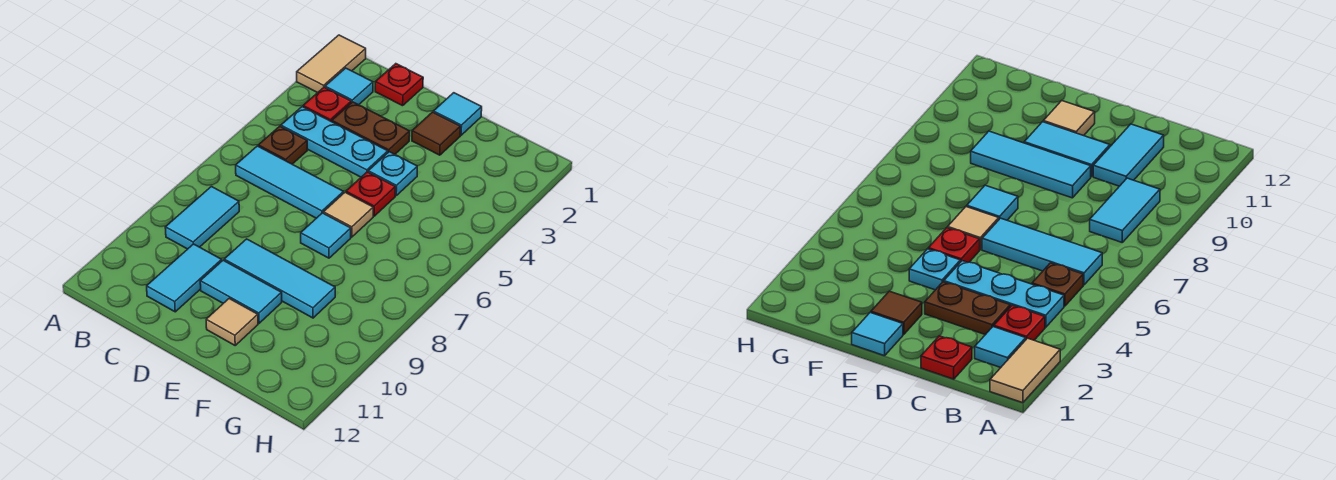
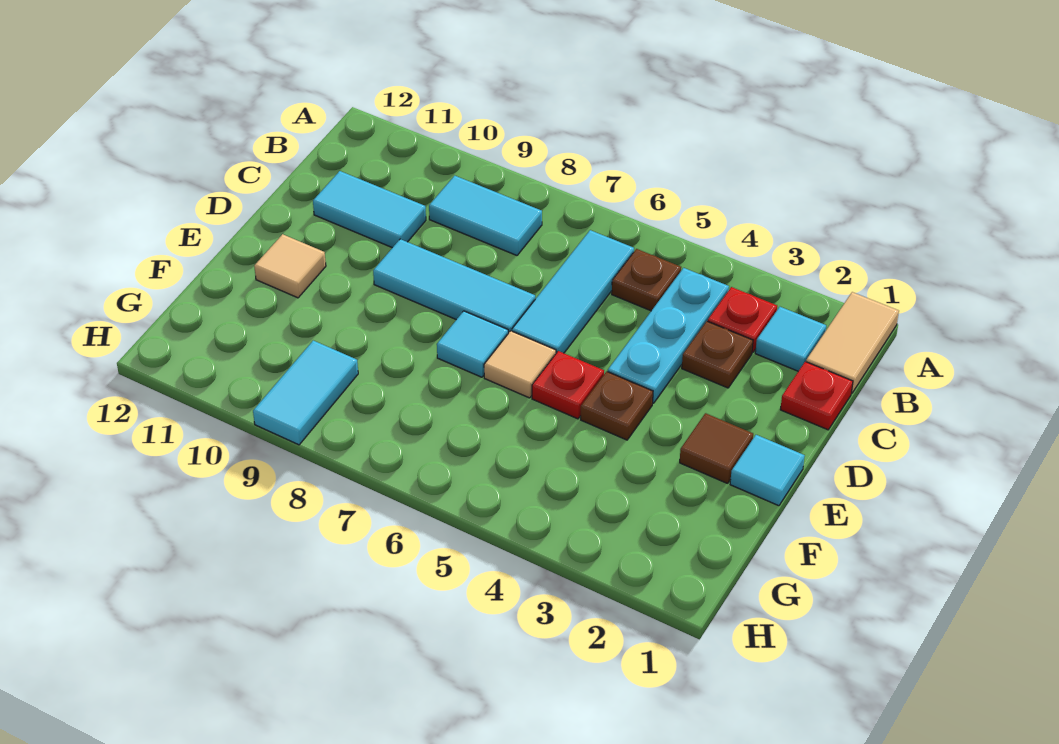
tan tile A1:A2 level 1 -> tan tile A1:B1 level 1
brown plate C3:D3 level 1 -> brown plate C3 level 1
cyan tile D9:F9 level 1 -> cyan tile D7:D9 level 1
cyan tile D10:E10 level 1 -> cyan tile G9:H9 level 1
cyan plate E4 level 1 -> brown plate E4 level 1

--------------------------------------------------

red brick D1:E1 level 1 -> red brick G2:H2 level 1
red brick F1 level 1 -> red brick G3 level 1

--------------------------------------------------

- [AIM OF THE TASK] Set down, exactly as they appear above, all lines from the one that has "brown plate C3:D3" down to the one that has "cyan plate E4", including those two and no others.

- [WRITTEN REPLY]
brown plate C3:D3 level 1 -> brown plate C3 level 1
cyan tile D9:F9 level 1 -> cyan tile D7:D9 level 1
cyan tile D10:E10 level 1 -> cyan tile G9:H9 level 1
cyan plate E4 level 1 -> brown plate E4 level 1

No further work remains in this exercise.